[Start of Attachment]
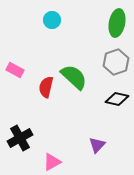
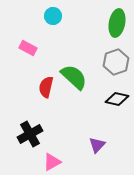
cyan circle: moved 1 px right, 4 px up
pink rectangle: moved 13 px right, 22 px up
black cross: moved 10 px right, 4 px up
[End of Attachment]
[Start of Attachment]
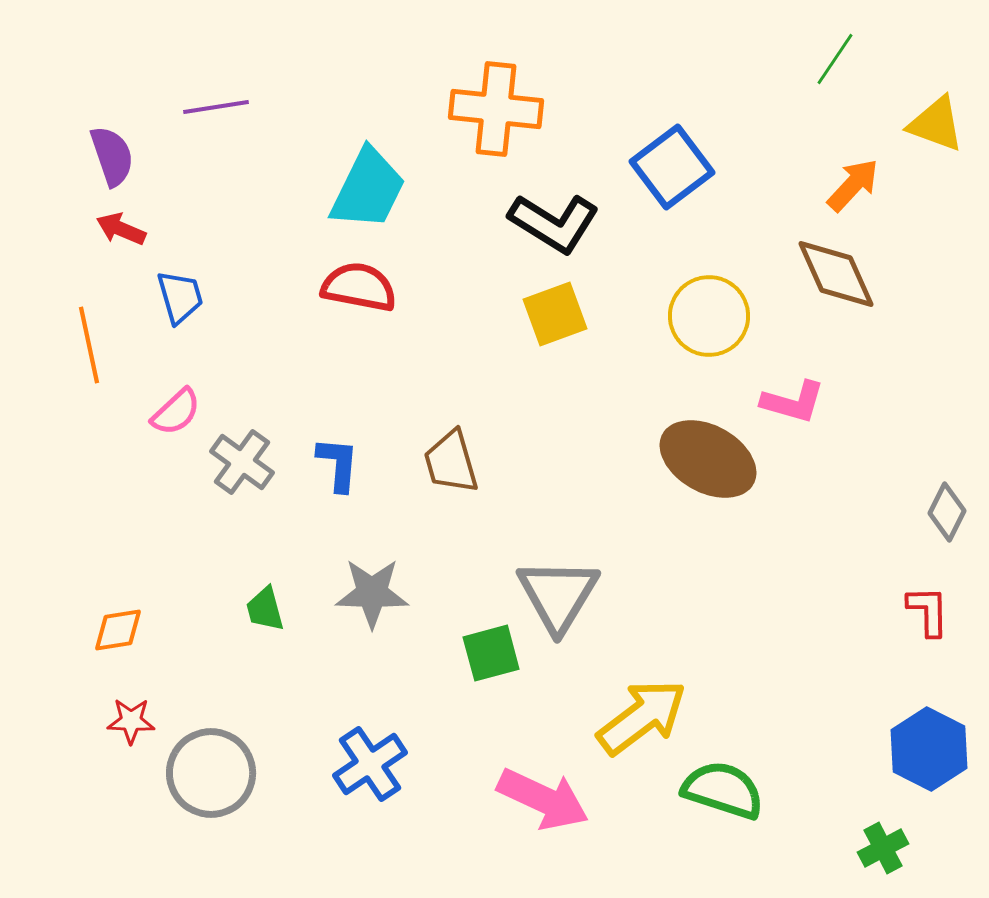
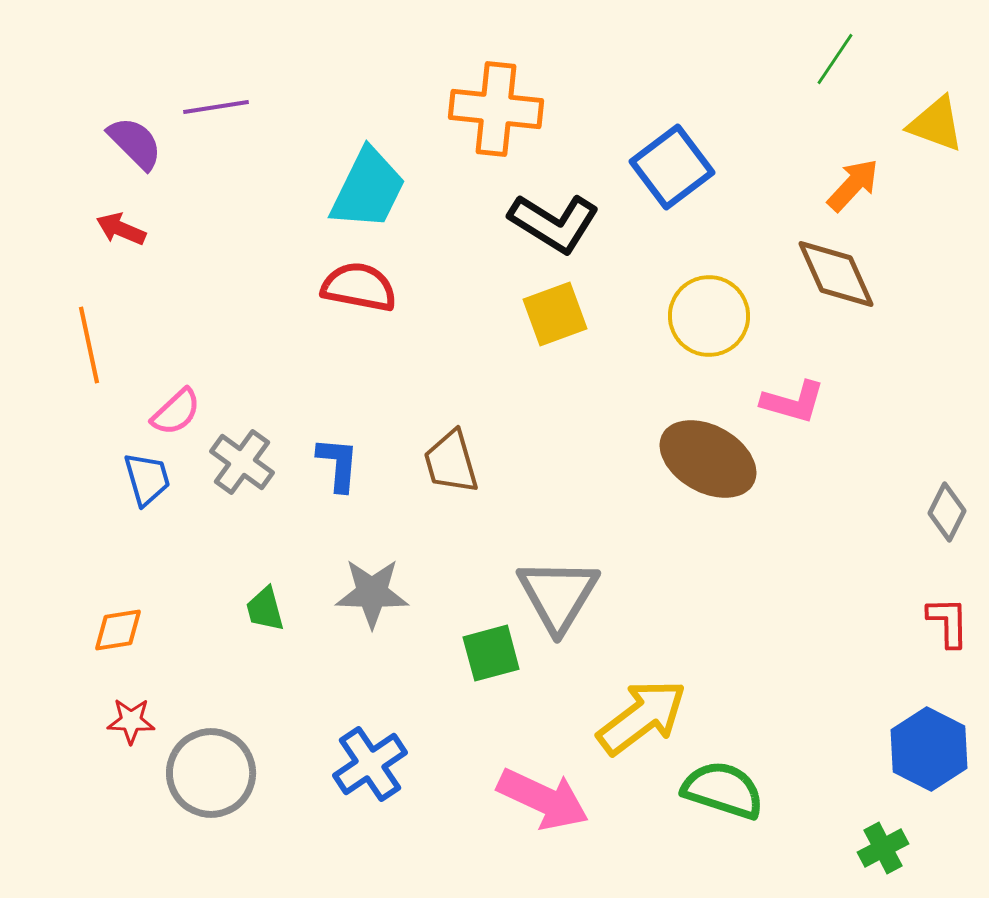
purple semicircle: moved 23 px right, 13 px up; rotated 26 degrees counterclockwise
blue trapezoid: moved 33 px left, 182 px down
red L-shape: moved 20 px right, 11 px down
[End of Attachment]
GOAL OF THE EXERCISE:
Identify the lines in the entries that hold "down" and return each one.

ANSWER BOX:
blue trapezoid: moved 33 px left, 182 px down
red L-shape: moved 20 px right, 11 px down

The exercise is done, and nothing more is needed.